Go through the material and copy every line in which "notebook" appears.

___ Input for this task ___

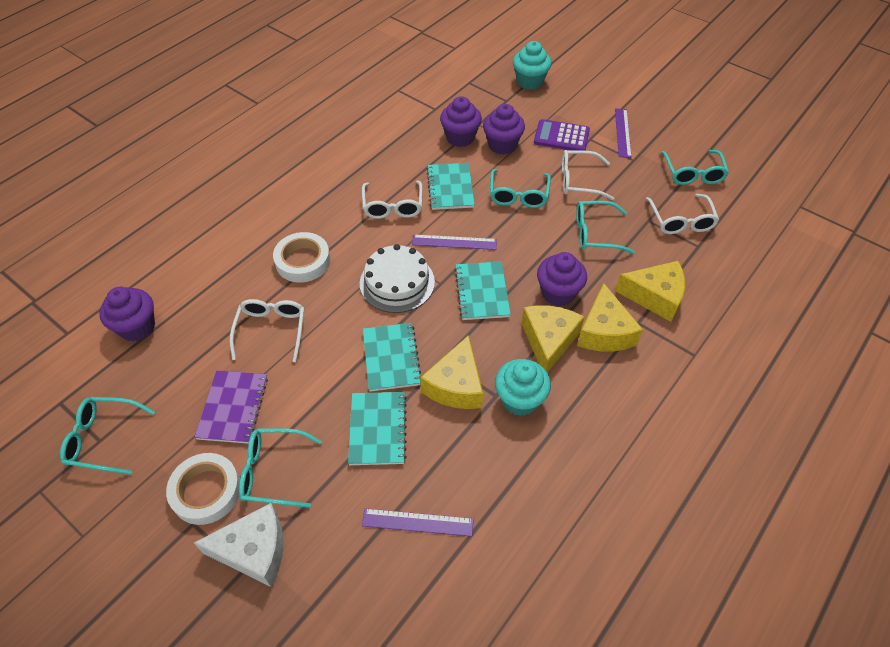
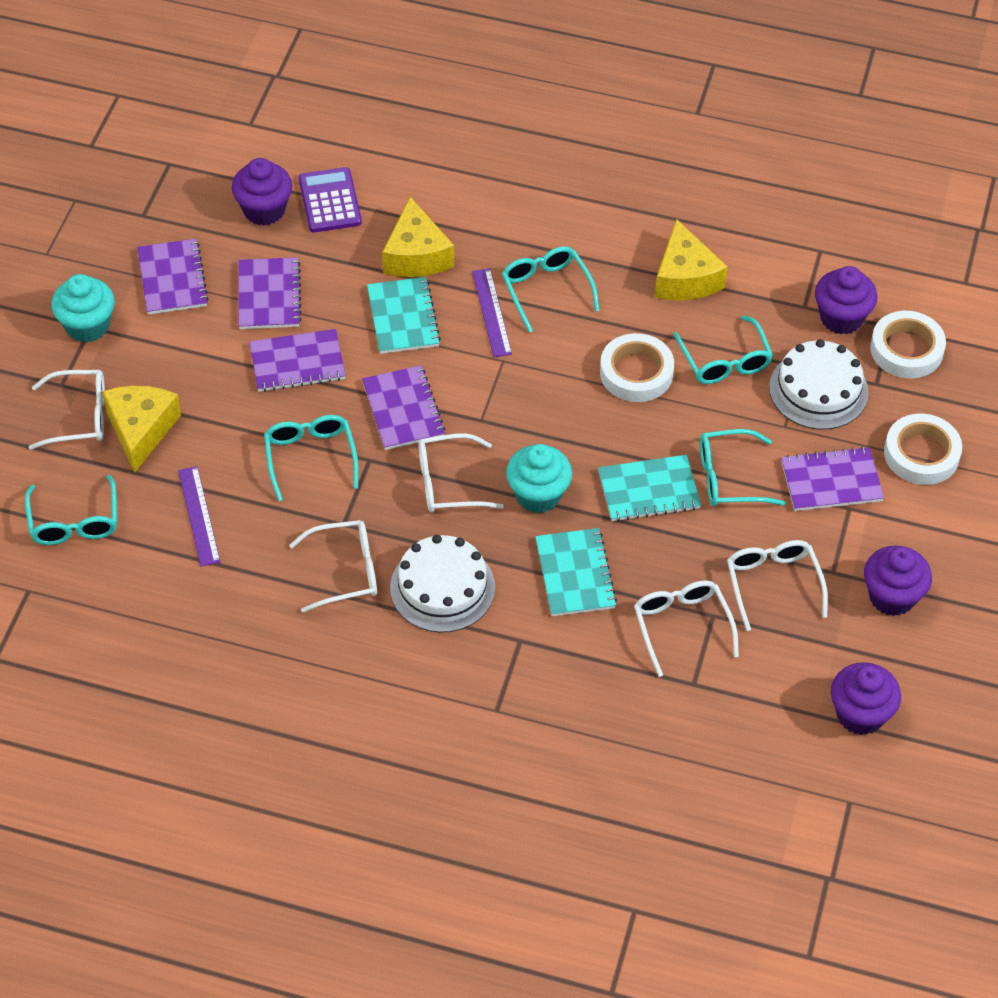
purple notebook: 1 -> 5
purple ruler: 3 -> 2
turquoise notebook: 4 -> 3
white cake: 1 -> 2
white cheese: 1 -> 0
white glasses: 4 -> 5
white tape: 2 -> 3
yellow cheese: 4 -> 3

___

- _Your solution_:
purple notebook: 1 -> 5
turquoise notebook: 4 -> 3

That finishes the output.